Brief: Copy out the lines without any changes, starting at the beginning of the records and ending with the line that contains "Considering their sizes, black", both included.

A run of records:
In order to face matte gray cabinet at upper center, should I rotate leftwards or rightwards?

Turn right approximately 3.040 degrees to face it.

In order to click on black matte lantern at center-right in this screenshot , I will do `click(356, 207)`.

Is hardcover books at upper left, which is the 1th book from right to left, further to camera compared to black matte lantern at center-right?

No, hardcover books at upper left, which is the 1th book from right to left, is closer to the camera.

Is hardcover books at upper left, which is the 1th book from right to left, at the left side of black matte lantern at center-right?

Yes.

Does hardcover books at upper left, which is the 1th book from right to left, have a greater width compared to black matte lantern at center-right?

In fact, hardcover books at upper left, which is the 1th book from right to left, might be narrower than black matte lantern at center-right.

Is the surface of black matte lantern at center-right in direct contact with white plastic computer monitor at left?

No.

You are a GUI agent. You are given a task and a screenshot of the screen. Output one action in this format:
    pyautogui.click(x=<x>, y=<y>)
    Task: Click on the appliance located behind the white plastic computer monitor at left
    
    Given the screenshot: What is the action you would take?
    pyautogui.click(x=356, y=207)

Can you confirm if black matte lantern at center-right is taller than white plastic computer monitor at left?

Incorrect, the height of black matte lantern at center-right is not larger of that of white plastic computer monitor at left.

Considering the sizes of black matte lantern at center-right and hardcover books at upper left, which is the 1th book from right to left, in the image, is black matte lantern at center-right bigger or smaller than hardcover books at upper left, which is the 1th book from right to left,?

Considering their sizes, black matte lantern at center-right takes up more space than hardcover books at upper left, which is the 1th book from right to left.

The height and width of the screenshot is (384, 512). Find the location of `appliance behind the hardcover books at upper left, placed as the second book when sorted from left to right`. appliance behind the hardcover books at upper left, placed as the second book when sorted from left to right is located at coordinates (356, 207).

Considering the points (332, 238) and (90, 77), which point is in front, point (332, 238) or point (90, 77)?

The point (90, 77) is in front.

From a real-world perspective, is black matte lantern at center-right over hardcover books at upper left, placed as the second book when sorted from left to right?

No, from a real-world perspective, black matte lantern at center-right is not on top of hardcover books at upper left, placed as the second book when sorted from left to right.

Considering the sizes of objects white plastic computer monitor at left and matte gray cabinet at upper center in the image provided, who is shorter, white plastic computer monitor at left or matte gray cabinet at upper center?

Solution:
In order to face matte gray cabinet at upper center, should I rotate leftwards or rightwards?

Turn right approximately 3.040 degrees to face it.

In order to click on black matte lantern at center-right in this screenshot , I will do `click(356, 207)`.

Is hardcover books at upper left, which is the 1th book from right to left, further to camera compared to black matte lantern at center-right?

No, hardcover books at upper left, which is the 1th book from right to left, is closer to the camera.

Is hardcover books at upper left, which is the 1th book from right to left, at the left side of black matte lantern at center-right?

Yes.

Does hardcover books at upper left, which is the 1th book from right to left, have a greater width compared to black matte lantern at center-right?

In fact, hardcover books at upper left, which is the 1th book from right to left, might be narrower than black matte lantern at center-right.

Is the surface of black matte lantern at center-right in direct contact with white plastic computer monitor at left?

No.

You are a GUI agent. You are given a task and a screenshot of the screen. Output one action in this format:
    pyautogui.click(x=<x>, y=<y>)
    Task: Click on the appliance located behind the white plastic computer monitor at left
    
    Given the screenshot: What is the action you would take?
    pyautogui.click(x=356, y=207)

Can you confirm if black matte lantern at center-right is taller than white plastic computer monitor at left?

Incorrect, the height of black matte lantern at center-right is not larger of that of white plastic computer monitor at left.

Considering the sizes of black matte lantern at center-right and hardcover books at upper left, which is the 1th book from right to left, in the image, is black matte lantern at center-right bigger or smaller than hardcover books at upper left, which is the 1th book from right to left,?

Considering their sizes, black matte lantern at center-right takes up more space than hardcover books at upper left, which is the 1th book from right to left.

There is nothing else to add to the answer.